- _DESCRIPTION OF THE TASK_
Set down exactly the lines in the records below that run from the line with "cyan brick G7:G9" to the line with "white plate A3", inclusive, and nothing more.

Start of AVAILABLE DATA

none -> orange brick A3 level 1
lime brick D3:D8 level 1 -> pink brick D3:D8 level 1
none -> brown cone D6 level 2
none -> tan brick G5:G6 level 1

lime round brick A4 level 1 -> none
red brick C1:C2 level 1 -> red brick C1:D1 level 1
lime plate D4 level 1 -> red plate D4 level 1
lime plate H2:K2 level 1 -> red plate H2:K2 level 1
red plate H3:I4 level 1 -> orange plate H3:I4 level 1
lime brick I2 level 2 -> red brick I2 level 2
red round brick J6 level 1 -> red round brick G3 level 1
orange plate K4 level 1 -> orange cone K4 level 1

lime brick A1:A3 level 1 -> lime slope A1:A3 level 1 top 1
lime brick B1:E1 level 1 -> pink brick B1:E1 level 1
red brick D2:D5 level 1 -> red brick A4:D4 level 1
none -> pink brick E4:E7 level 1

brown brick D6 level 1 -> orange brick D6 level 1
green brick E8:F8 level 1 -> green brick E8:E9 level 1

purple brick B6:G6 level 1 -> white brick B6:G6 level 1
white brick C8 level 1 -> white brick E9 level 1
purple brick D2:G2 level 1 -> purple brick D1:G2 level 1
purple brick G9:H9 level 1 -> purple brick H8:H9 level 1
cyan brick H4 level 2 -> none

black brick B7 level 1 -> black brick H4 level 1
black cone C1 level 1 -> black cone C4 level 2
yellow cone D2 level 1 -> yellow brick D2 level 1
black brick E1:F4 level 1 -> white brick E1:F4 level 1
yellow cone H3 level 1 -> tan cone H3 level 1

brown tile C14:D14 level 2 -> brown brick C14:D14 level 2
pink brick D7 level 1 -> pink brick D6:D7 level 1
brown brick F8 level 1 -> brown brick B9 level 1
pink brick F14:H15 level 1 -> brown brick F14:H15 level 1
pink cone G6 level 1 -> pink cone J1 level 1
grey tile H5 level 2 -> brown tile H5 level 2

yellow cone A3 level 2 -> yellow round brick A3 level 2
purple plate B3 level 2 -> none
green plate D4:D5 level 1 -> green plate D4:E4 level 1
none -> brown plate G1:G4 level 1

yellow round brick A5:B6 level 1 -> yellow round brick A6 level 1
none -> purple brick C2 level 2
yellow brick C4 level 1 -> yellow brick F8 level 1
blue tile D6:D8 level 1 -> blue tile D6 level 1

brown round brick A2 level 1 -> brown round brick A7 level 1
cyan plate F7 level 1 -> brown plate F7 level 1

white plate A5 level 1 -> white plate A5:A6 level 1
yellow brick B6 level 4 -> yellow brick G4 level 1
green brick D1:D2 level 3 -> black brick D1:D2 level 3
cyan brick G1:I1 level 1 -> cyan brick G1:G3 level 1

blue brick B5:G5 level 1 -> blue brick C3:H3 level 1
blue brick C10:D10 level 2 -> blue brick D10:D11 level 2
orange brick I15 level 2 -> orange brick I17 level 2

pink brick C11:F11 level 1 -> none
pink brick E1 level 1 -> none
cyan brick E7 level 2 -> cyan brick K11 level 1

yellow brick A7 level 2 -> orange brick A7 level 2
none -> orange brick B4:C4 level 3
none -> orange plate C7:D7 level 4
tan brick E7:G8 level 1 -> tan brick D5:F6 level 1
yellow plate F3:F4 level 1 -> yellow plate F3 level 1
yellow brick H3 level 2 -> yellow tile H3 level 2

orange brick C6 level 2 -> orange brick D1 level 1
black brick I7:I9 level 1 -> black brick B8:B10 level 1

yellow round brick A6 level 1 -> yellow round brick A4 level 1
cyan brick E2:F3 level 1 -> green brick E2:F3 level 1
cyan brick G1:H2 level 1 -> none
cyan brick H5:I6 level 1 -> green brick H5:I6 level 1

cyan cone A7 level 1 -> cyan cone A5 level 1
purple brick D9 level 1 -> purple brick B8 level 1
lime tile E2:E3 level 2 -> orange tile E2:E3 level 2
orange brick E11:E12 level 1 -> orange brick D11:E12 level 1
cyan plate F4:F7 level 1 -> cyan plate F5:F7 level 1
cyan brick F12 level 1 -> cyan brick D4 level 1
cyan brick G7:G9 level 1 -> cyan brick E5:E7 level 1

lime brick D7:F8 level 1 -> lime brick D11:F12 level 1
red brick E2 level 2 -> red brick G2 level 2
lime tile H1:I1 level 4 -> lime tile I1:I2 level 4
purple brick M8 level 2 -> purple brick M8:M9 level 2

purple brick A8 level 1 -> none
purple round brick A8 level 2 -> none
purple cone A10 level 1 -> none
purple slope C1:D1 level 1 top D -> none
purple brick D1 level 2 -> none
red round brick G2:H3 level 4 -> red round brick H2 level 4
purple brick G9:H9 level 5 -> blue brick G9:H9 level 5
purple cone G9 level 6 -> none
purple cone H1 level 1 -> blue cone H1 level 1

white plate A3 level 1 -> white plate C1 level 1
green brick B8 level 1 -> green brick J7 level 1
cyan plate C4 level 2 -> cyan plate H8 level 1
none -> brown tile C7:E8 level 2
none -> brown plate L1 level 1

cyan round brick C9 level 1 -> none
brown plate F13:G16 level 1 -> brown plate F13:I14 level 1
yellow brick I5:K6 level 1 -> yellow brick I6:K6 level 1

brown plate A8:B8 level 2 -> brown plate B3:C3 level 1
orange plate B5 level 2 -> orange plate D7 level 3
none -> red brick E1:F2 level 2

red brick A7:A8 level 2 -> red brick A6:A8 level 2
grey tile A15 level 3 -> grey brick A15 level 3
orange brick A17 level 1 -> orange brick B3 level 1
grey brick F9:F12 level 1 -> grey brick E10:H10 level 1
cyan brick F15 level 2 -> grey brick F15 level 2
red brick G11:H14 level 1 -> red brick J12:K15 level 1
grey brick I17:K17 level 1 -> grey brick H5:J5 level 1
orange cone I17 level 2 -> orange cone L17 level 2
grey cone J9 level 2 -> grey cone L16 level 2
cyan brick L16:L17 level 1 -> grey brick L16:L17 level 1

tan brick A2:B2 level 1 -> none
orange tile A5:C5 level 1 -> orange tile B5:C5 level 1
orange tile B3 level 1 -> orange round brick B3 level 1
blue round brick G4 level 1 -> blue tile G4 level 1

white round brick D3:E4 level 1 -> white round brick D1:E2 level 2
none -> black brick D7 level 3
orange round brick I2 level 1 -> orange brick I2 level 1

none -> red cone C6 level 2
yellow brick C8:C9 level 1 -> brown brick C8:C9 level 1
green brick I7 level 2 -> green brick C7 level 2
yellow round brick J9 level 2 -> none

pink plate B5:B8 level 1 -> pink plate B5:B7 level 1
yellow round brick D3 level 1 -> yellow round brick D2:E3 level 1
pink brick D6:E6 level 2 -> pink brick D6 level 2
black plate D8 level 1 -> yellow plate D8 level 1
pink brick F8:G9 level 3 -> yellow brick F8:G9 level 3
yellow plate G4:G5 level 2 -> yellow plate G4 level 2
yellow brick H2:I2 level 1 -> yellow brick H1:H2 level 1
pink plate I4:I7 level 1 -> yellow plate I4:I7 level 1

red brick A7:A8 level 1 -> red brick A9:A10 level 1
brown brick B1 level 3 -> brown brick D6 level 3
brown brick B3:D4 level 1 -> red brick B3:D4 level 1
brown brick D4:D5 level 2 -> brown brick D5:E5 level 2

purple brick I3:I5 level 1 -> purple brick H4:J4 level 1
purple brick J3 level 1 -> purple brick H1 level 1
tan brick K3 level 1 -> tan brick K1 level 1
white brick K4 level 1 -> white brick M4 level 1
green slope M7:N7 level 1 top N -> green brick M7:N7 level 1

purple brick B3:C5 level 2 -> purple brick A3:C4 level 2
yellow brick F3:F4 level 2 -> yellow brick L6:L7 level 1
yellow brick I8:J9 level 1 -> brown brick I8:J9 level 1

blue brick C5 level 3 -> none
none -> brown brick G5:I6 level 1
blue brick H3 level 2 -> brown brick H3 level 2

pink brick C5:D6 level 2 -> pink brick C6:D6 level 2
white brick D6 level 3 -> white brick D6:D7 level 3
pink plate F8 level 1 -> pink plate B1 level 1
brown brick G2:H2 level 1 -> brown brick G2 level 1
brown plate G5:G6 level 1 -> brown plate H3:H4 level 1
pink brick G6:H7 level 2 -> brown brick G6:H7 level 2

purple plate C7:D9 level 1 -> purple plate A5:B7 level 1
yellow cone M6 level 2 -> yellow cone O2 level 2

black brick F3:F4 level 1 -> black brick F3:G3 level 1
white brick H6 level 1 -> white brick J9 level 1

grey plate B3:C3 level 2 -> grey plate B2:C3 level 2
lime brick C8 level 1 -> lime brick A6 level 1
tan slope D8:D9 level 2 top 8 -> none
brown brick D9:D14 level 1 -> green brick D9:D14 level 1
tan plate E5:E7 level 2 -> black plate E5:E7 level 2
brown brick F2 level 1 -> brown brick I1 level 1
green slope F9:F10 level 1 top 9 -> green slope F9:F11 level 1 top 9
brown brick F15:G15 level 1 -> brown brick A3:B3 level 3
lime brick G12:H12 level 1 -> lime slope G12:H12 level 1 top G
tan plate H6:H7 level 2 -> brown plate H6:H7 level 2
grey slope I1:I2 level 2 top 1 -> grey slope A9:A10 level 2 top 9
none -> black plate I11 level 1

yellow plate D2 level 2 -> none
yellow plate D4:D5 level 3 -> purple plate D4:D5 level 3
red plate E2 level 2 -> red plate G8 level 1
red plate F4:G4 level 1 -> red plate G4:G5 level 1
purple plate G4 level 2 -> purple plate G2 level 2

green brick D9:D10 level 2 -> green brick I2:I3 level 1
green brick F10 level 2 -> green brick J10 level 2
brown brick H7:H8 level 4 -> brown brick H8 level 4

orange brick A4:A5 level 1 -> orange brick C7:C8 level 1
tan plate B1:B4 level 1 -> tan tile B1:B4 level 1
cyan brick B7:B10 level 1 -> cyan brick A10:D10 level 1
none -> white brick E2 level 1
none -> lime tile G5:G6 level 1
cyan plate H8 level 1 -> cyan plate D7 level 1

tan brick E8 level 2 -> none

End of AVAILABLE DATA

- _EXERCISE RESPONSE_
cyan brick G7:G9 level 1 -> cyan brick E5:E7 level 1

lime brick D7:F8 level 1 -> lime brick D11:F12 level 1
red brick E2 level 2 -> red brick G2 level 2
lime tile H1:I1 level 4 -> lime tile I1:I2 level 4
purple brick M8 level 2 -> purple brick M8:M9 level 2

purple brick A8 level 1 -> none
purple round brick A8 level 2 -> none
purple cone A10 level 1 -> none
purple slope C1:D1 level 1 top D -> none
purple brick D1 level 2 -> none
red round brick G2:H3 level 4 -> red round brick H2 level 4
purple brick G9:H9 level 5 -> blue brick G9:H9 level 5
purple cone G9 level 6 -> none
purple cone H1 level 1 -> blue cone H1 level 1

white plate A3 level 1 -> white plate C1 level 1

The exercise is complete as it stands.